With the line containing "black brick I6:I7" as the starting point, output every line of the data below through its final line, character for character.

[Data provided — start]

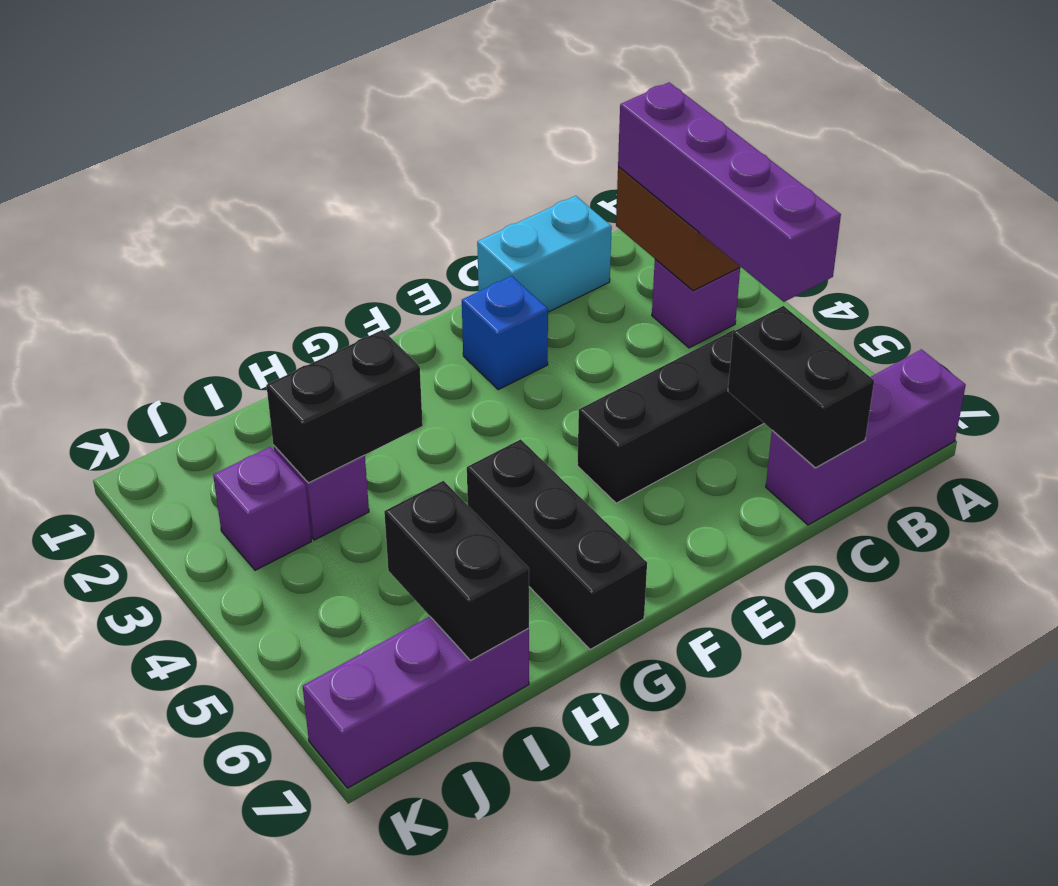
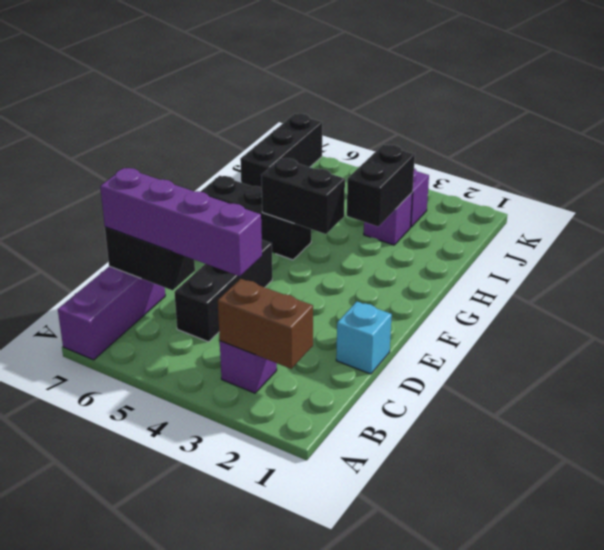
purple brick B2:B5 level 3 -> purple brick C4:C7 level 3
cyan brick C1:D1 level 1 -> cyan brick D1 level 1
blue brick E2 level 1 -> none
black brick I6:I7 level 2 -> black brick G4:G5 level 2
purple brick I7:K7 level 1 -> black brick I7:K7 level 1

[Data provided — finish]

## Solution to this problem
black brick I6:I7 level 2 -> black brick G4:G5 level 2
purple brick I7:K7 level 1 -> black brick I7:K7 level 1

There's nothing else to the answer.